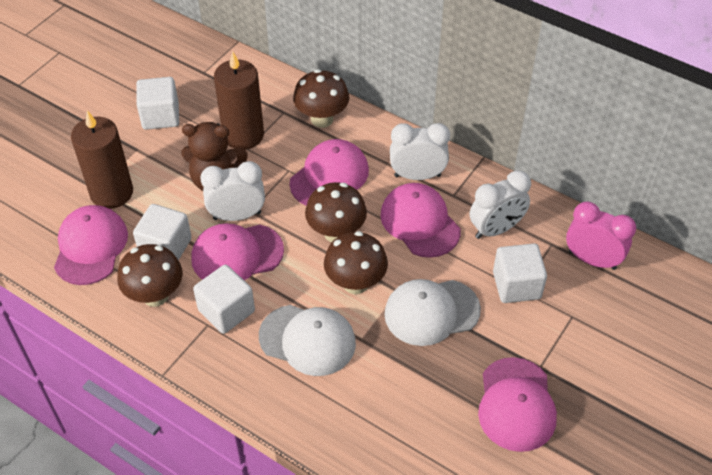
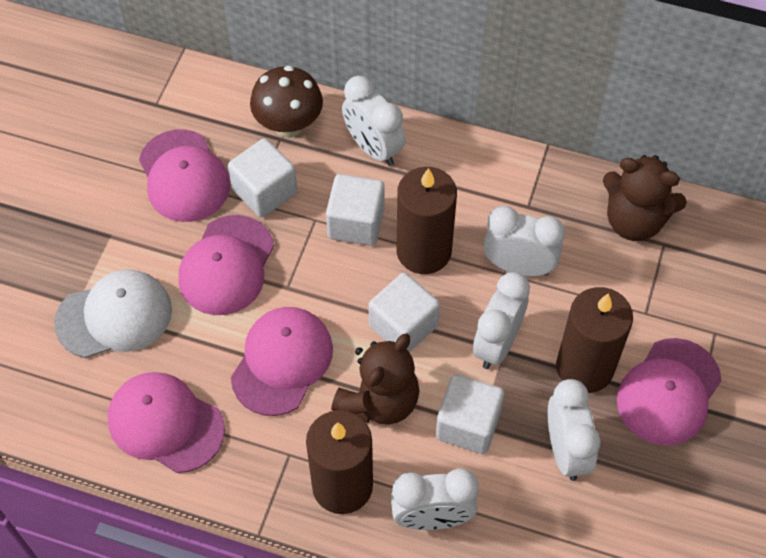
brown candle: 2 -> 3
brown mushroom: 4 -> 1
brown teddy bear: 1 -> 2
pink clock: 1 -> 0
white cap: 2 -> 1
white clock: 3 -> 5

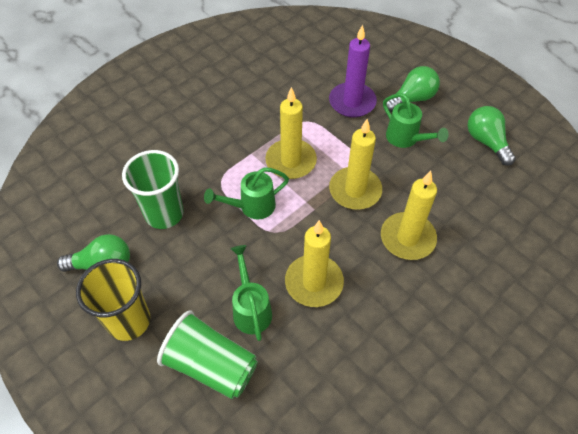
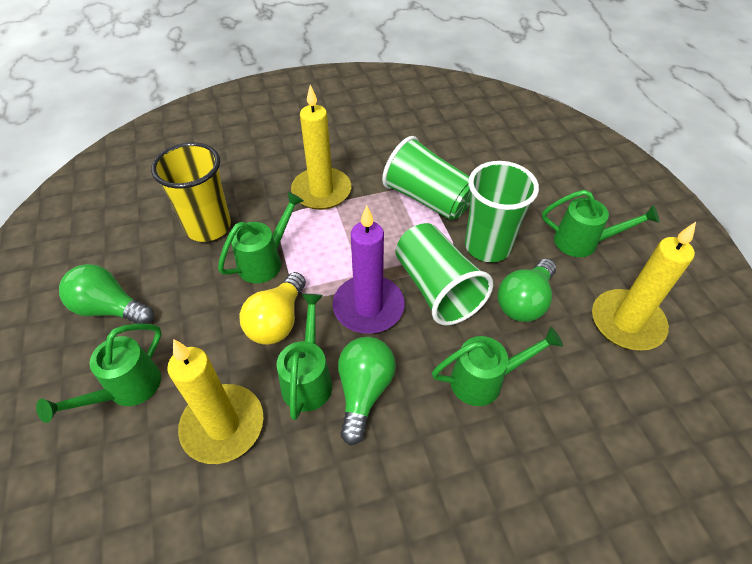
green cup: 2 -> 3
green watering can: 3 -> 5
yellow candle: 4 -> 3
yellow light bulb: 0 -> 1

DIRECTIONS: Line by line, transcribe the records exactly, omitting the images.

ANSWER TO THIS EXERCISE:
brown candle: 2 -> 3
brown mushroom: 4 -> 1
brown teddy bear: 1 -> 2
pink clock: 1 -> 0
white cap: 2 -> 1
white clock: 3 -> 5

green cup: 2 -> 3
green watering can: 3 -> 5
yellow candle: 4 -> 3
yellow light bulb: 0 -> 1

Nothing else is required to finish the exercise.